> Exercise
Exactly as written, output the lines below starting from the first and ending with the line that contains "pink semicircle: (142, 129)"; omit pictures.

> Data shown
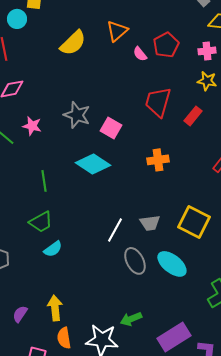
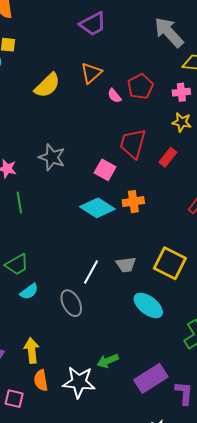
pink square: (111, 128) -> (105, 170), moved
cyan diamond: (93, 164) -> (97, 208), moved
green line: (44, 181) -> (19, 203), moved
gray ellipse: (135, 261) -> (71, 303), moved

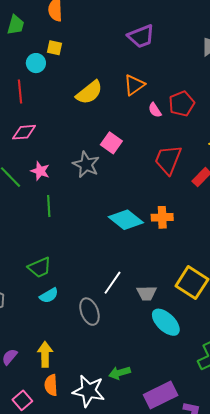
pink square: (105, 170) -> (111, 143), moved
gray trapezoid: (126, 265) -> (147, 293), moved
pink square: (14, 399) -> (22, 400), turned 30

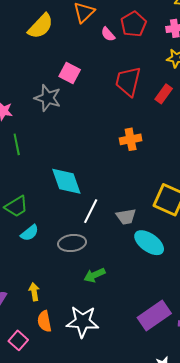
cyan diamond: (126, 220) -> (66, 181), moved, turned 40
gray ellipse: (89, 312) -> (72, 243), turned -68
yellow arrow: (45, 354) -> (34, 292), size x0.7
green arrow: (120, 373) -> (94, 275), moved

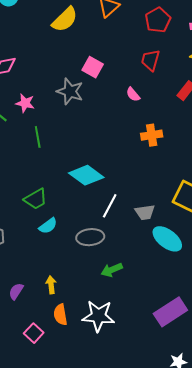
pink semicircle: (108, 34) -> (133, 94), moved
red trapezoid: (128, 81) -> (150, 60), moved, size x0.7
cyan diamond: (66, 181) -> (86, 175), turned -36

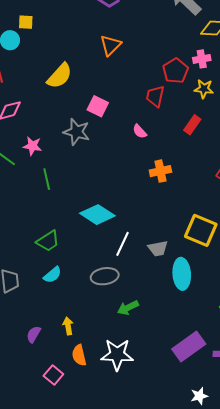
yellow semicircle: (65, 19) -> (60, 76), moved
red pentagon: (158, 20) -> (176, 71), moved
cyan semicircle: (48, 226) -> (52, 275), moved
cyan ellipse: (167, 239) -> (182, 274), turned 52

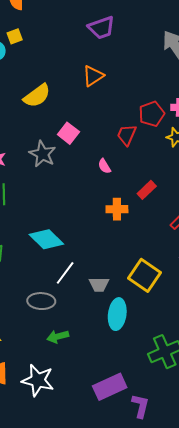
yellow square: (26, 22) -> (15, 36), turned -35
red rectangle: (192, 125) -> (147, 190), moved

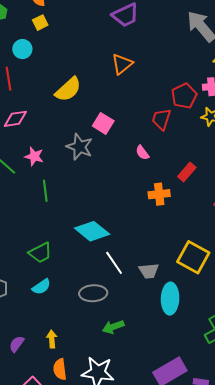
yellow square: (15, 36) -> (40, 23), moved
white line: (65, 273) -> (114, 263), turned -65

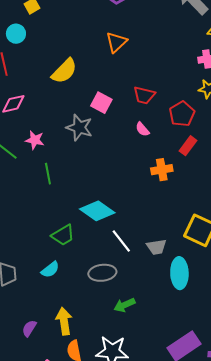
red pentagon: (184, 96) -> (182, 114), moved
red trapezoid: (161, 119) -> (144, 95), moved, turned -90
green trapezoid: (40, 253) -> (63, 235), moved
yellow arrow: (52, 339) -> (64, 321), size x1.5

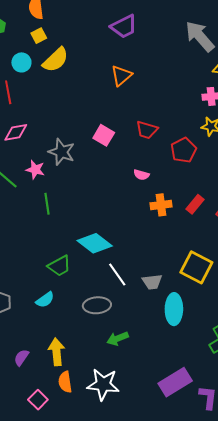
yellow semicircle: (64, 71) -> (56, 60), moved
gray star: (79, 127) -> (62, 152), moved
pink semicircle: (142, 129) -> (141, 175), moved, turned -35
red rectangle: (188, 146) -> (195, 204), moved

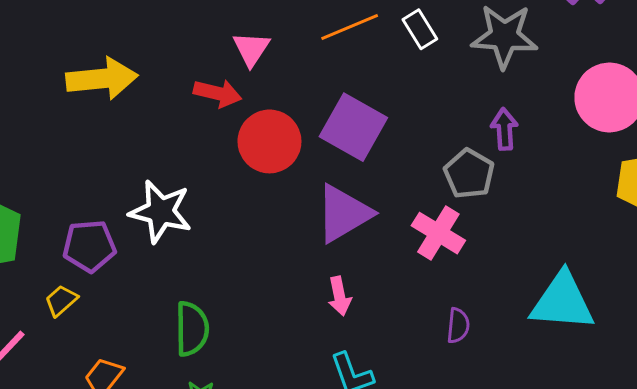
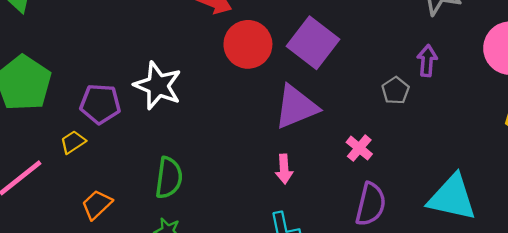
gray pentagon: (469, 174) -> (396, 91), size x0.7
pink cross: (438, 233) -> (359, 148), moved, size x0.7
purple semicircle: (458, 326) -> (371, 204), size x1.6

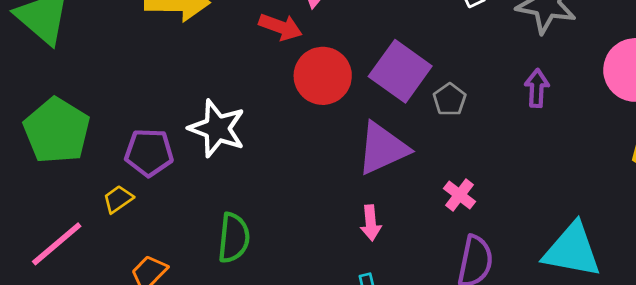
gray pentagon: (396, 91) -> (450, 99), moved

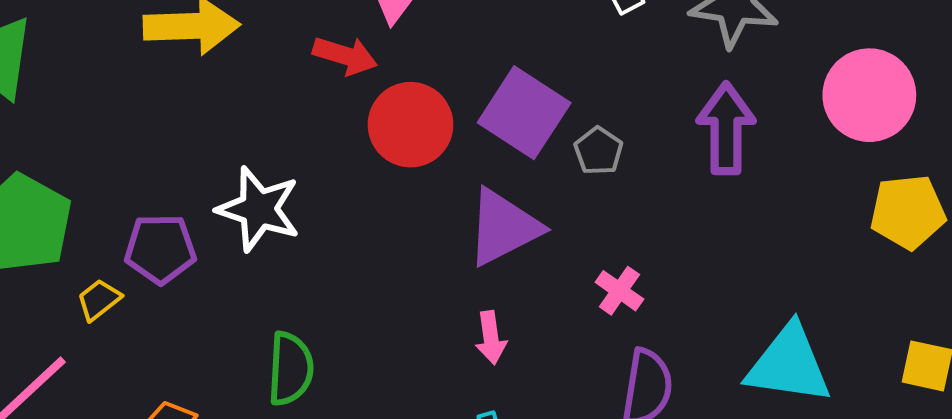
purple arrow: (537, 88) -> (726, 128), size x1.6
yellow trapezoid: (118, 199) -> (99, 300), moved

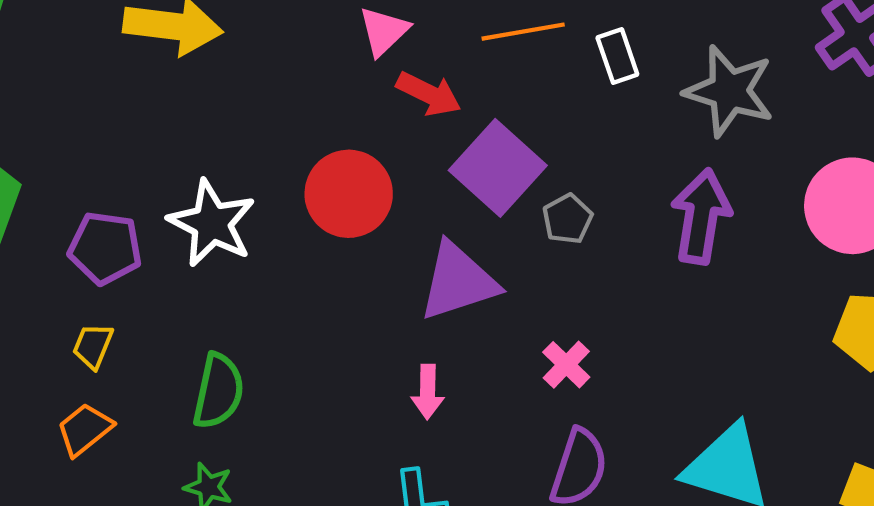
red arrow: (345, 56) -> (429, 94), moved
red circle: (410, 125) -> (349, 194), moved
yellow trapezoid: (99, 300) -> (93, 346), moved, turned -39

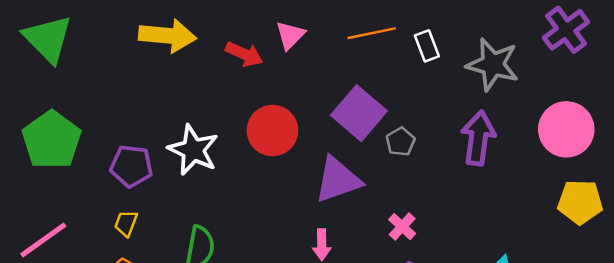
red arrow: (429, 94) -> (244, 54), moved

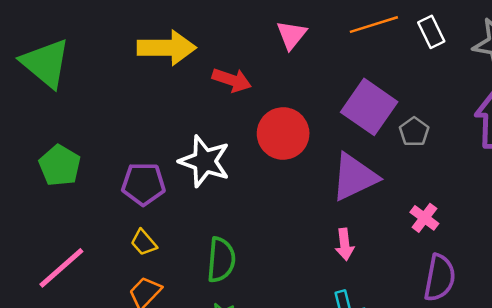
red arrow: (244, 54) -> (232, 80), moved
green pentagon: (52, 140) -> (60, 165), size x0.7
yellow trapezoid: (126, 223) -> (144, 243), turned -56

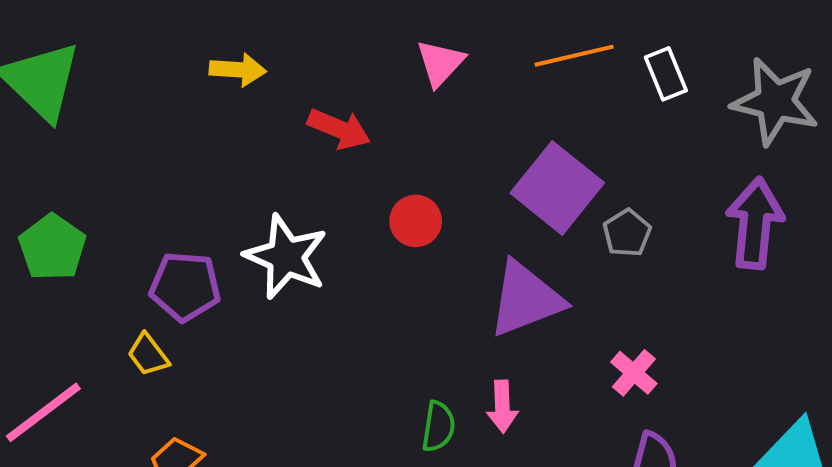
yellow arrow: (167, 48) -> (238, 70), size x0.6
red circle: (283, 133) -> (416, 221), size x0.6
yellow trapezoid: (144, 243) -> (148, 355), moved
green semicircle: (221, 260) -> (438, 426), moved, size x0.7

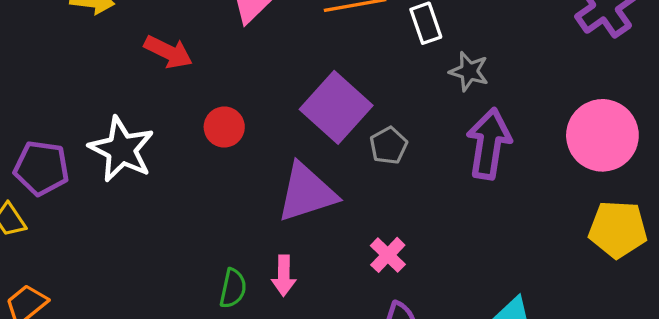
gray star: (775, 101) -> (469, 71), moved, size x0.6

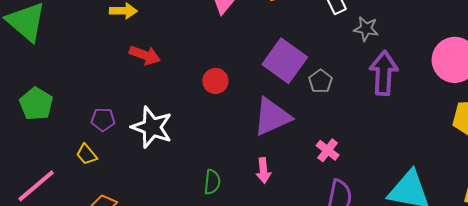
red arrow: (168, 52) -> (145, 55), moved
white star: (121, 149) -> (152, 127), moved
purple pentagon: (41, 168) -> (103, 120), size x0.7
green semicircle: (233, 288) -> (212, 182), moved

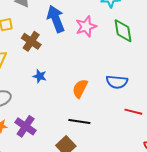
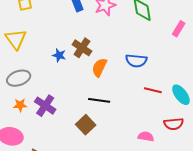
brown cross: (31, 41) -> (82, 48), moved

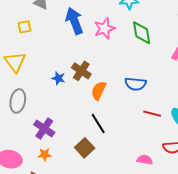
gray ellipse: (19, 78) -> (18, 101), turned -60
black line: (99, 100) -> (98, 124), turned 50
orange star: (20, 105) -> (45, 155), moved

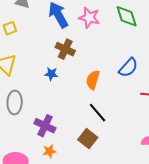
pink star: (105, 28) -> (89, 18), turned -30
brown cross: (81, 71) -> (65, 49), moved
blue semicircle: (135, 84) -> (128, 68), turned -45

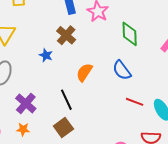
green diamond: (127, 16) -> (130, 34), moved
blue semicircle: (128, 68) -> (122, 70), turned 85
black line: (98, 113) -> (66, 100), moved

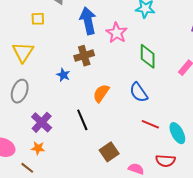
brown cross: (66, 35) -> (84, 56), turned 30
brown square: (63, 128) -> (109, 152), moved

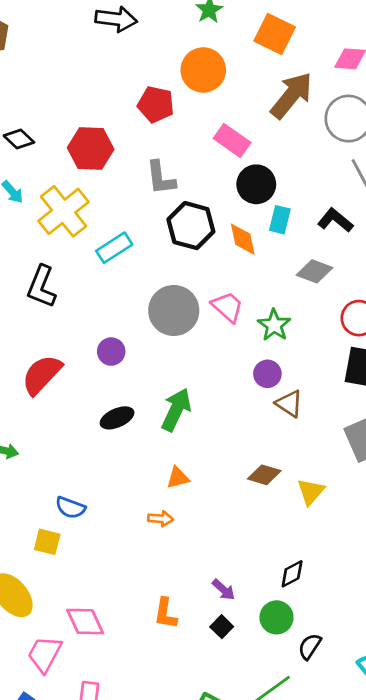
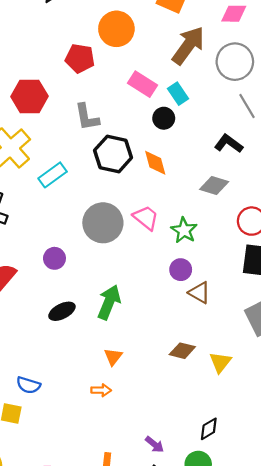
black circle: (256, 184) -> (164, 118), size x0.7
cyan rectangle: (280, 220) -> (178, 94), moved, turned -45
orange triangle: (178, 478) -> (113, 357), turned -36

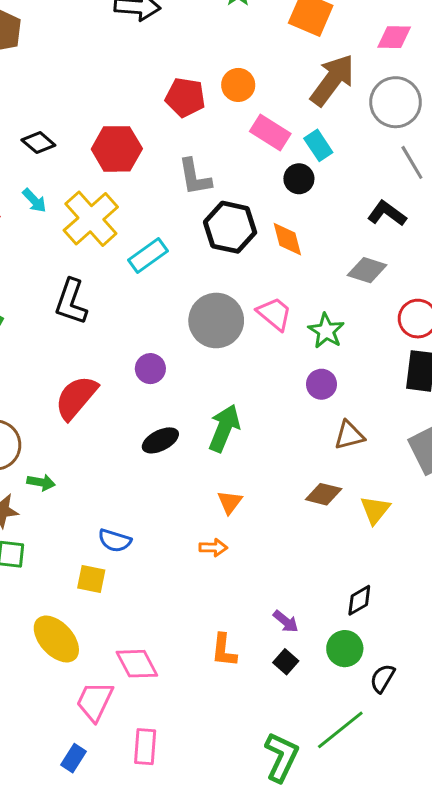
orange circle: (116, 29) -> (238, 85), moved, size x0.7
brown triangle: (199, 293) -> (349, 435), moved, turned -45

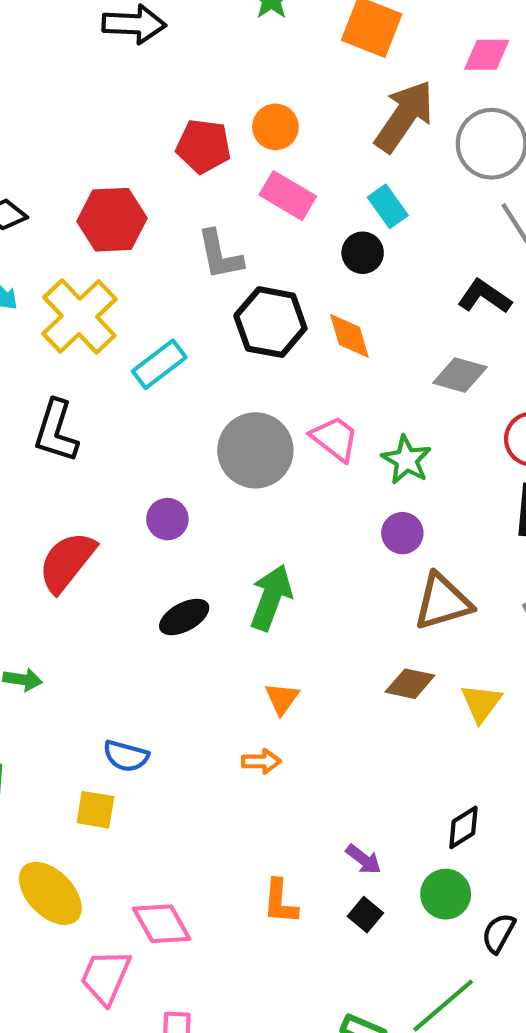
pink rectangle: (270, 132) -> (288, 196), moved
brown triangle: (349, 435) -> (443, 602), size x1.4

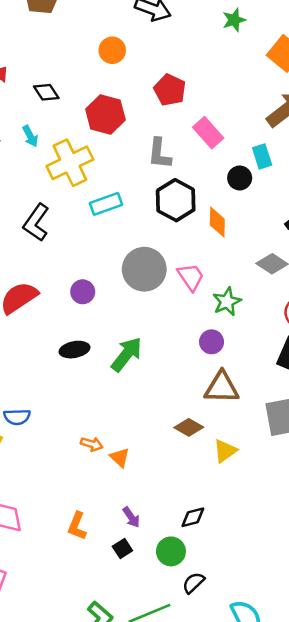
orange circle: (275, 127) -> (112, 50), moved
orange triangle: (282, 699) -> (120, 458), moved, turned -40
blue semicircle: (126, 756) -> (17, 417), turned -35

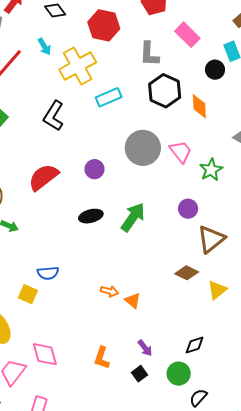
purple circle: (212, 342) -> (188, 209), moved
brown triangle: (222, 387) -> (211, 239), turned -36

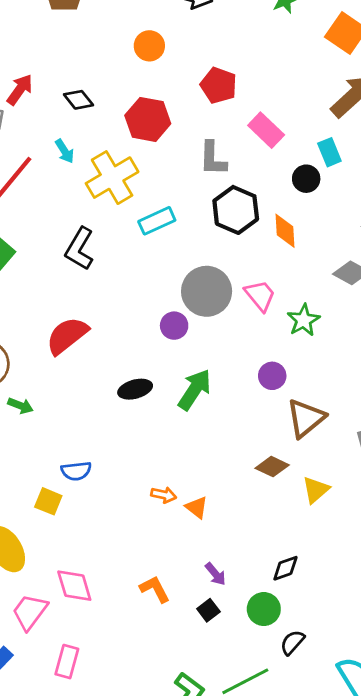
purple circle: (95, 169) -> (174, 326), moved
orange L-shape: (102, 358) -> (155, 589), turned 135

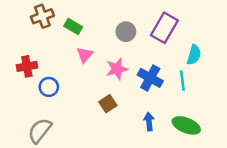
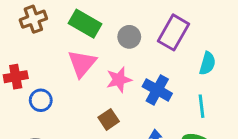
green rectangle: (73, 27) -> (85, 24), moved, size x1.5
pink triangle: (85, 55) -> (82, 63), size x1.5
cyan line: (182, 80) -> (202, 106), moved

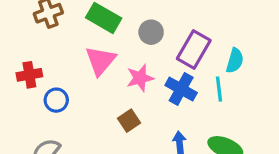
purple rectangle: (173, 32) -> (194, 50), moved
cyan line: (202, 106) -> (219, 89), moved

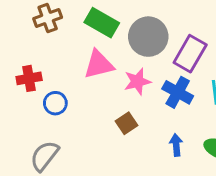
gray circle: (151, 32) -> (148, 37), size x1.6
pink triangle: (101, 61) -> (99, 64), turned 36

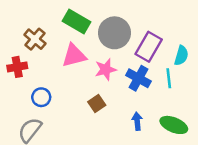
brown cross: (48, 18) -> (35, 39), moved, turned -30
blue circle: (55, 103) -> (41, 97), moved

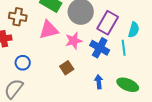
brown cross: (35, 39) -> (18, 17), turned -30

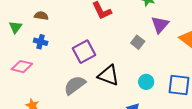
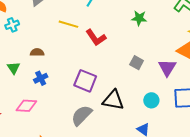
purple triangle: (160, 25) -> (167, 68), moved
blue cross: (41, 42) -> (41, 78), turned -32
purple square: (84, 52) -> (85, 81), turned -30

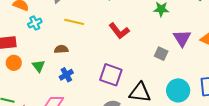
yellow line: (68, 24) -> (74, 22), moved
purple triangle: (167, 68) -> (182, 38), moved
cyan circle: (151, 100) -> (178, 90), size x1.5

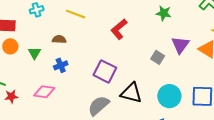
red L-shape: (119, 31) -> (119, 29), turned 80

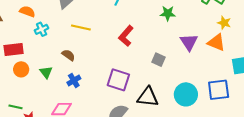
brown semicircle: (59, 39) -> (68, 55), turned 40
gray square: (158, 57) -> (158, 60), moved

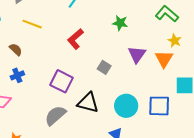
orange triangle: (216, 42) -> (164, 59), turned 30

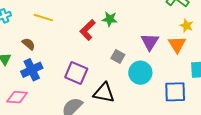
green star: (120, 23) -> (110, 19), moved
blue cross: (17, 75) -> (32, 70), size x1.5
cyan circle: (126, 106) -> (140, 73), moved

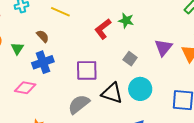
purple square: (76, 73) -> (87, 70), turned -30
cyan circle: (140, 73) -> (140, 89), moved

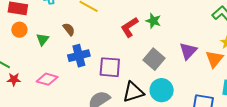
gray square: (130, 59) -> (154, 59), size x1.5
blue cross: (43, 62) -> (79, 56), moved
black triangle: (112, 93) -> (133, 92), turned -40

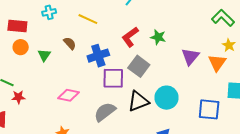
green star: (153, 21) -> (158, 37), moved
blue cross: (79, 56) -> (98, 56), moved
gray square: (154, 59) -> (139, 66), moved
pink diamond: (47, 79) -> (69, 95), moved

> Result of this exercise
pink square: (111, 128) -> (105, 170), moved
cyan diamond: (93, 164) -> (97, 208), moved
green line: (44, 181) -> (19, 203), moved
gray ellipse: (135, 261) -> (71, 303), moved

pink square: (105, 170) -> (111, 143), moved
gray trapezoid: (126, 265) -> (147, 293), moved
pink square: (14, 399) -> (22, 400), turned 30

cyan diamond: (126, 220) -> (66, 181), moved, turned 40
gray ellipse: (89, 312) -> (72, 243), turned -68
yellow arrow: (45, 354) -> (34, 292), size x0.7
green arrow: (120, 373) -> (94, 275), moved

pink semicircle: (108, 34) -> (133, 94), moved
red trapezoid: (128, 81) -> (150, 60), moved, size x0.7
cyan diamond: (66, 181) -> (86, 175), turned -36

yellow semicircle: (65, 19) -> (60, 76), moved
red pentagon: (158, 20) -> (176, 71), moved
cyan semicircle: (48, 226) -> (52, 275), moved
cyan ellipse: (167, 239) -> (182, 274), turned 52

yellow square: (26, 22) -> (15, 36), turned -35
red rectangle: (192, 125) -> (147, 190), moved

yellow square: (15, 36) -> (40, 23), moved
white line: (65, 273) -> (114, 263), turned -65

red pentagon: (184, 96) -> (182, 114), moved
red trapezoid: (161, 119) -> (144, 95), moved, turned -90
green trapezoid: (40, 253) -> (63, 235), moved
yellow arrow: (52, 339) -> (64, 321), size x1.5

yellow semicircle: (64, 71) -> (56, 60), moved
gray star: (79, 127) -> (62, 152), moved
pink semicircle: (142, 129) -> (141, 175), moved, turned -35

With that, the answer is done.